## THE PROBLEM
The expected answer is the set of lines in the data below between the line holding "orange bucket: 4 -> 3" and the line holding "yellow egg: 8 -> 11", inclusive, written out exactly.

## TASK MATERIAL
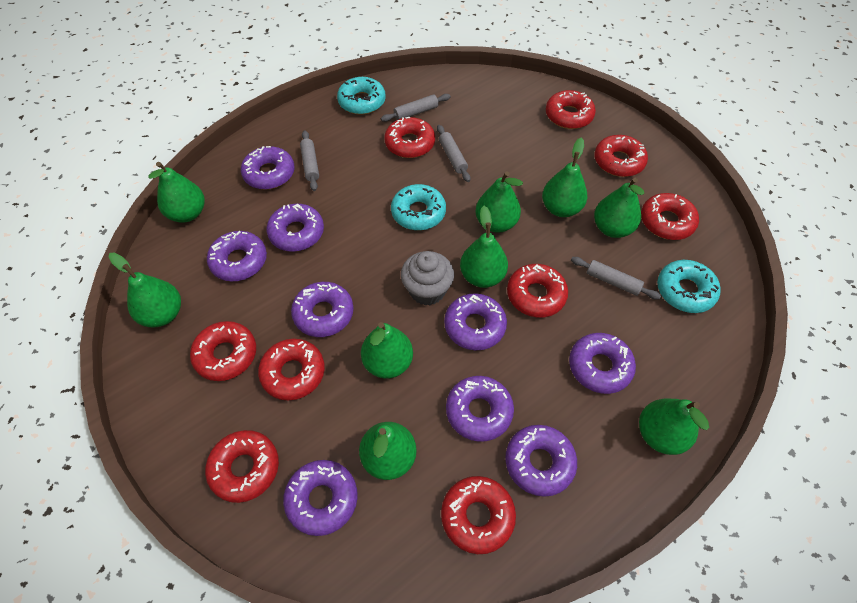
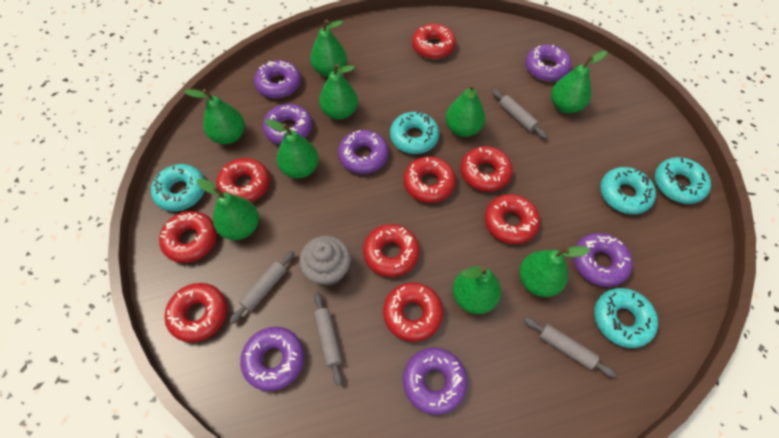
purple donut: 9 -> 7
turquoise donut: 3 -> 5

==

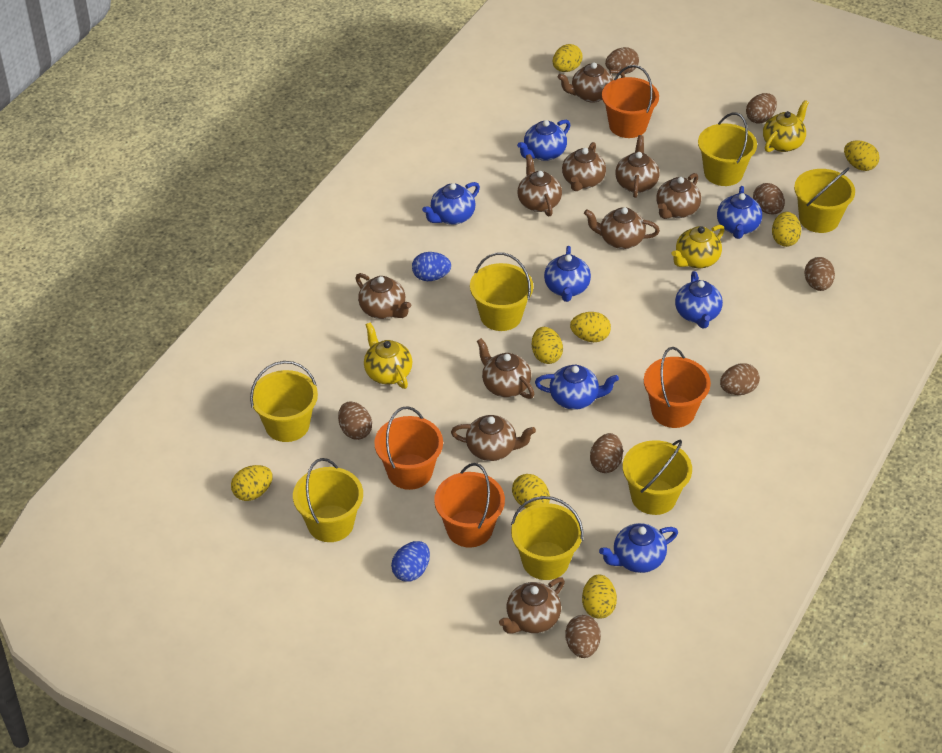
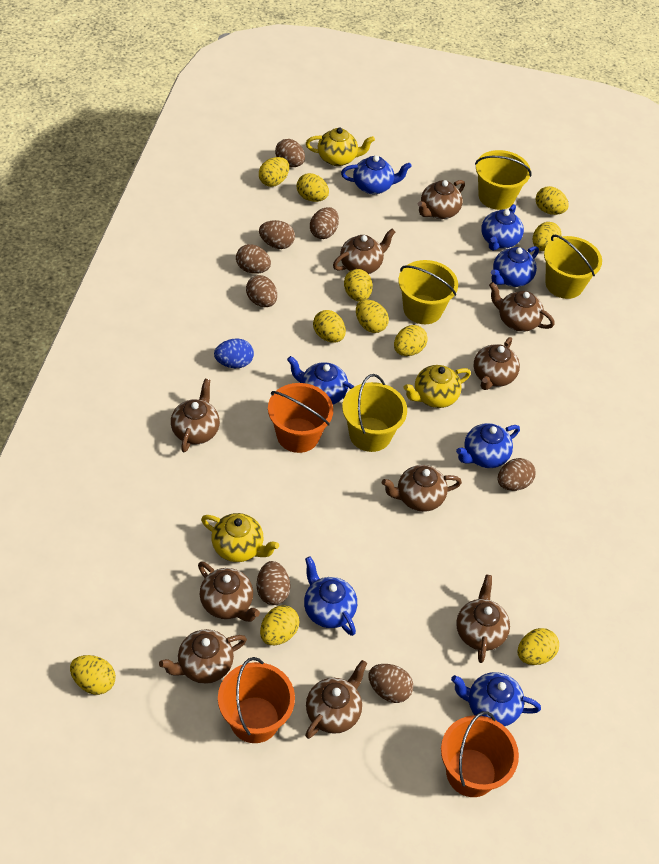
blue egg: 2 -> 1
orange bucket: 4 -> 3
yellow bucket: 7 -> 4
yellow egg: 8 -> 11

## YOUR SOLUTION
orange bucket: 4 -> 3
yellow bucket: 7 -> 4
yellow egg: 8 -> 11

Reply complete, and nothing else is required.